Exercise prompt
Gather all lines in the records below that include the word "wiper".

Records

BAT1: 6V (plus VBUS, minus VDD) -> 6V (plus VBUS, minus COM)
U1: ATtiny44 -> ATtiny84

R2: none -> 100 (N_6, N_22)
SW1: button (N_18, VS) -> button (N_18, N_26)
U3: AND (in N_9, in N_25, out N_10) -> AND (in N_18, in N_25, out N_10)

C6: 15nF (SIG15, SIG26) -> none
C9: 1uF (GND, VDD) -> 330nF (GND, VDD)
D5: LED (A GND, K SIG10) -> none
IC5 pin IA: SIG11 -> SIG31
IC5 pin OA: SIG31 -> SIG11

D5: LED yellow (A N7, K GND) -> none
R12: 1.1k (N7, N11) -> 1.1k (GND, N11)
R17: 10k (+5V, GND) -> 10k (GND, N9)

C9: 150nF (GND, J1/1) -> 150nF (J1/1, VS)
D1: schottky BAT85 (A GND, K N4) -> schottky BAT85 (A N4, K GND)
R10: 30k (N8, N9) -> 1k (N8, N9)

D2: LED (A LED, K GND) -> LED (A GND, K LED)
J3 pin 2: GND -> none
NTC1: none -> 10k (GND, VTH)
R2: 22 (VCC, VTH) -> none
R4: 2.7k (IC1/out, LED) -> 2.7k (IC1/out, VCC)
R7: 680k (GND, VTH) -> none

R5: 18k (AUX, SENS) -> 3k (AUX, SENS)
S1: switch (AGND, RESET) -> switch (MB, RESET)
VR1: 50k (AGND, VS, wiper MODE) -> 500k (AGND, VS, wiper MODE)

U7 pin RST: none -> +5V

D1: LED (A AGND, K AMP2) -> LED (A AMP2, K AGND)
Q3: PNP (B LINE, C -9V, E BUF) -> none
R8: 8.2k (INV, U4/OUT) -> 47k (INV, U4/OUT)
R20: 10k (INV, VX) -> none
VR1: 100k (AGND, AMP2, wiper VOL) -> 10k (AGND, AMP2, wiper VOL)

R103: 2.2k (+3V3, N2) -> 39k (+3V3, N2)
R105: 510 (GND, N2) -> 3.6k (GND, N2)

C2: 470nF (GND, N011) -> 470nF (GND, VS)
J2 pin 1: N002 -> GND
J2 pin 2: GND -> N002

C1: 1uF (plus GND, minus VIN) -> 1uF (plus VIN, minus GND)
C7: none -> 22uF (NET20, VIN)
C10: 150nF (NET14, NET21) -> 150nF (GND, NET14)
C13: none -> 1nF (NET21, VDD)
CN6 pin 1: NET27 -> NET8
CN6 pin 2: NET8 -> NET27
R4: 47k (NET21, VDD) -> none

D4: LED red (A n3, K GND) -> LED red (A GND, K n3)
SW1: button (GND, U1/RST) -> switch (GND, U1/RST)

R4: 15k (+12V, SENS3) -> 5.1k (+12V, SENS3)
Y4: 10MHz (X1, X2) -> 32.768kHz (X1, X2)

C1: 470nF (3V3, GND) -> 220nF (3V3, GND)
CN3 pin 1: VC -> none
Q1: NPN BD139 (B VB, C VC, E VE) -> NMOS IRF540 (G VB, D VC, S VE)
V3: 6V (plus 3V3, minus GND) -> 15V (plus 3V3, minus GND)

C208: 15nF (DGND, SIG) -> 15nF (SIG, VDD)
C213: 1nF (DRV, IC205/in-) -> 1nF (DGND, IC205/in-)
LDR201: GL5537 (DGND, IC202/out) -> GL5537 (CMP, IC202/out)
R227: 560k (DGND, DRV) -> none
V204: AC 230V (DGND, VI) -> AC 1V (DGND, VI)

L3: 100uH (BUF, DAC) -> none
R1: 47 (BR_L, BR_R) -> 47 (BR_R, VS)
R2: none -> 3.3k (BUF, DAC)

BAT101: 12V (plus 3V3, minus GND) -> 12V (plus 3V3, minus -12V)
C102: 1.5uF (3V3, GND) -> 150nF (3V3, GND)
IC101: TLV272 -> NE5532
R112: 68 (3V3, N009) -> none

Answer for this exercise
VR1: 50k (AGND, VS, wiper MODE) -> 500k (AGND, VS, wiper MODE)
VR1: 100k (AGND, AMP2, wiper VOL) -> 10k (AGND, AMP2, wiper VOL)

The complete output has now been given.